Structured diff data

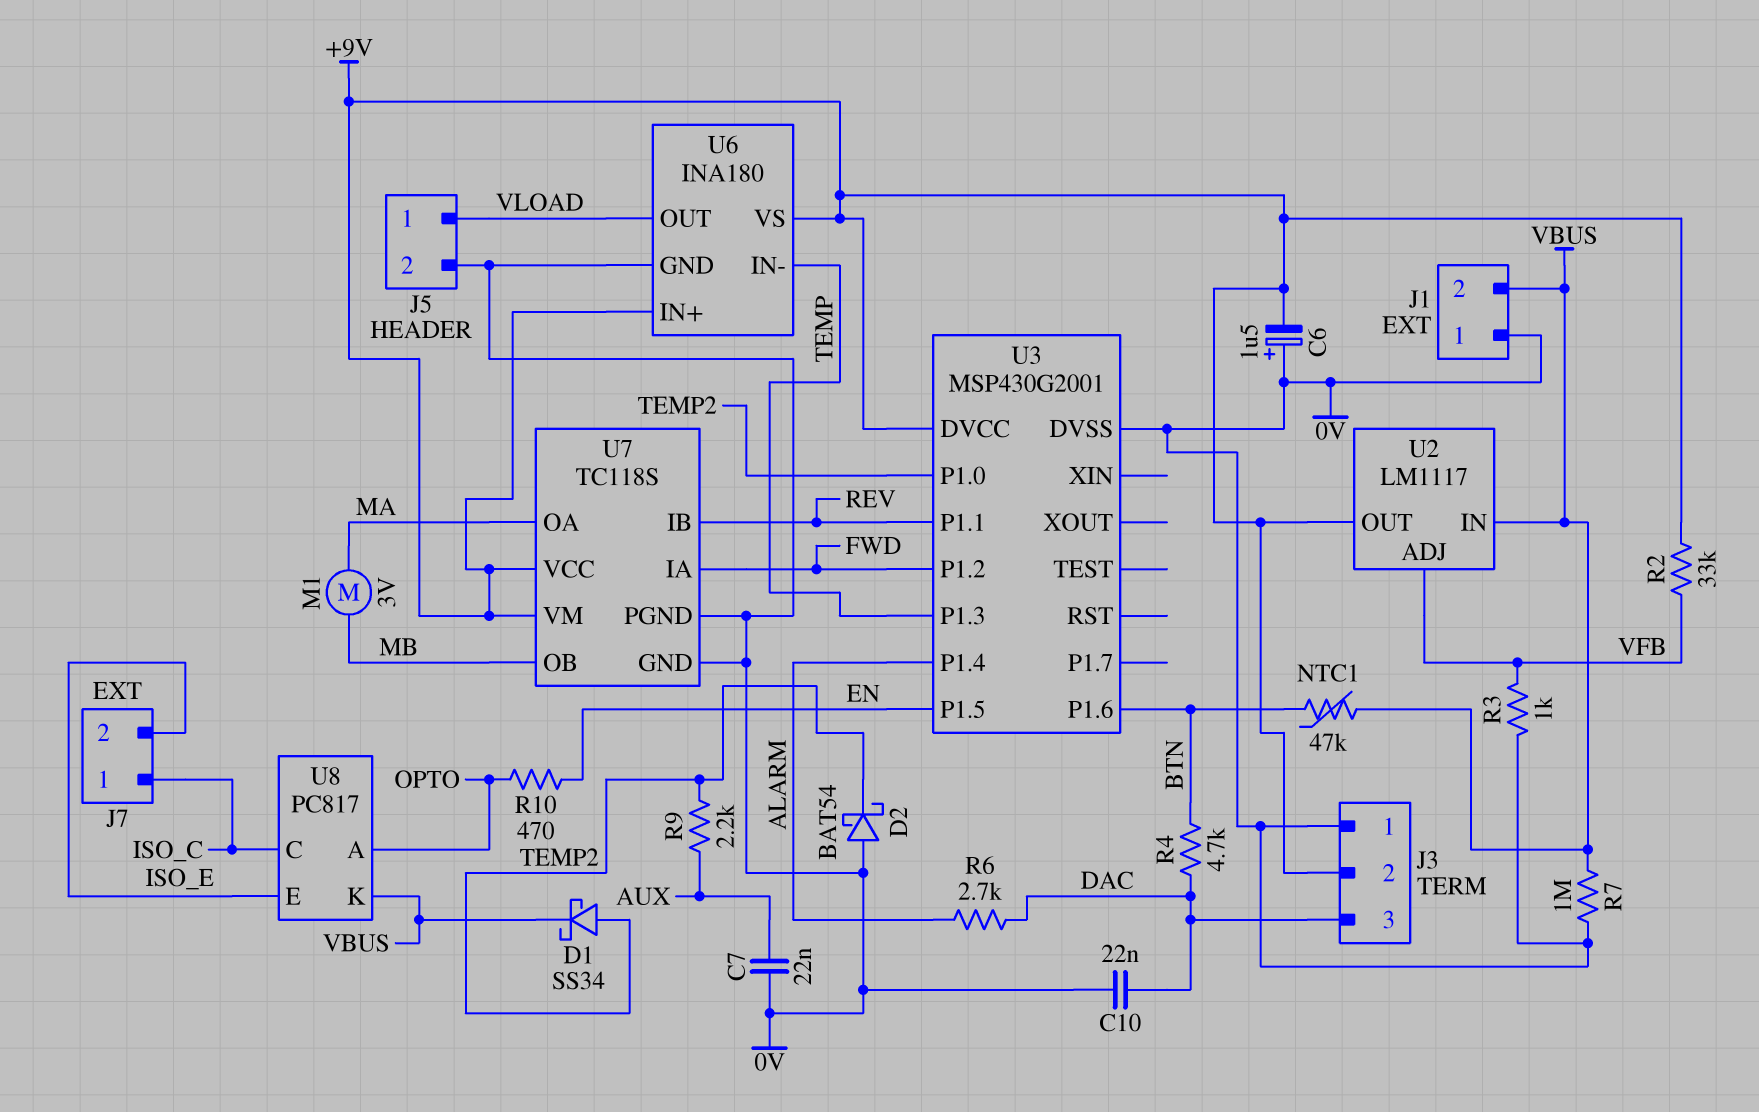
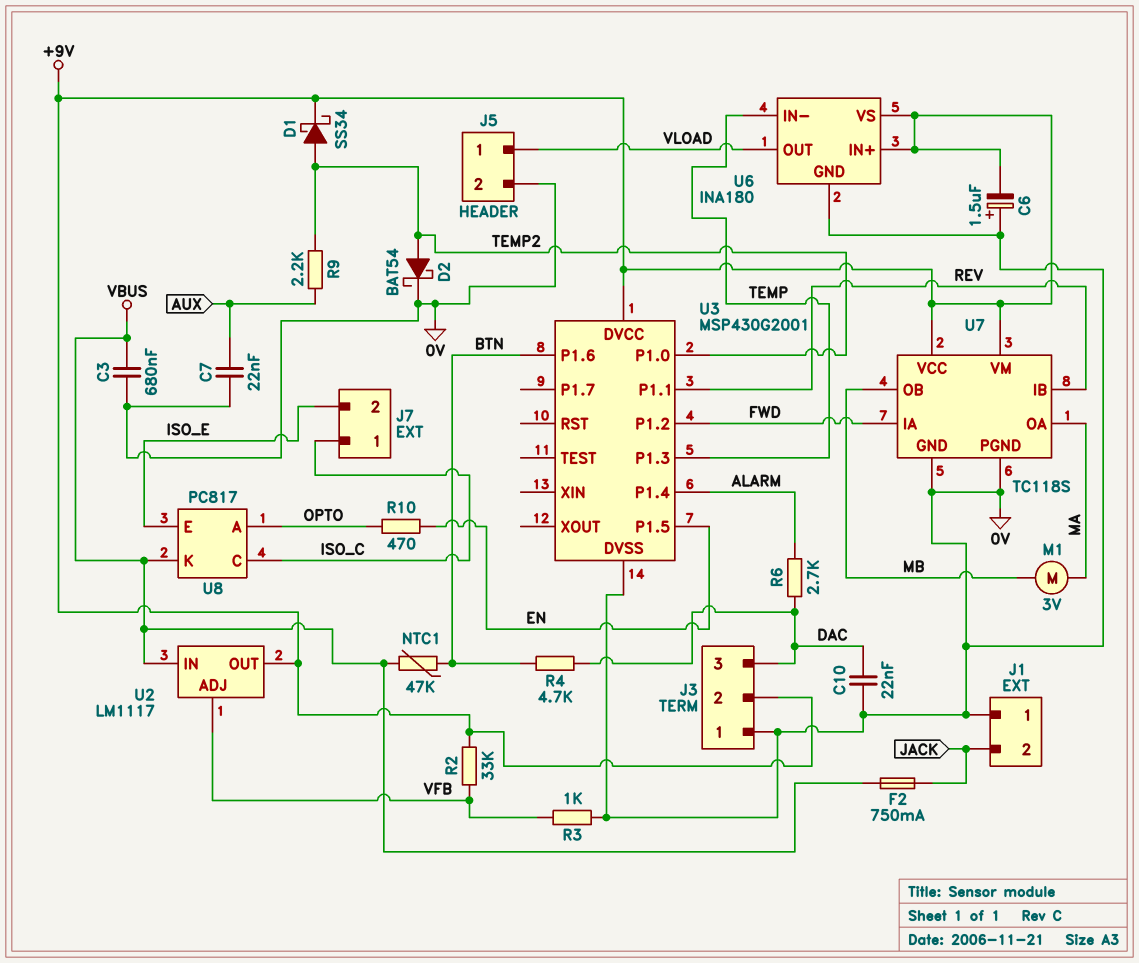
C3: none -> 680nF (0V, VBUS)
D1: schottky SS34 (A TEMP2, K VBUS) -> schottky SS34 (A TEMP2, K +9V)
D2: schottky BAT54 (A 0V, K TEMP2) -> schottky BAT54 (A TEMP2, K 0V)
F2: none -> 750mA (JACK, VBUS)
J1 pin 2: VBUS -> JACK
R7: 1M (0V, VBUS) -> none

PROBLEM TO WORK ON >>
If a line in the records above has the word "VBUS", copy it out.

OUTPUT BELOW >>
C3: none -> 680nF (0V, VBUS)
D1: schottky SS34 (A TEMP2, K VBUS) -> schottky SS34 (A TEMP2, K +9V)
F2: none -> 750mA (JACK, VBUS)
J1 pin 2: VBUS -> JACK
R7: 1M (0V, VBUS) -> none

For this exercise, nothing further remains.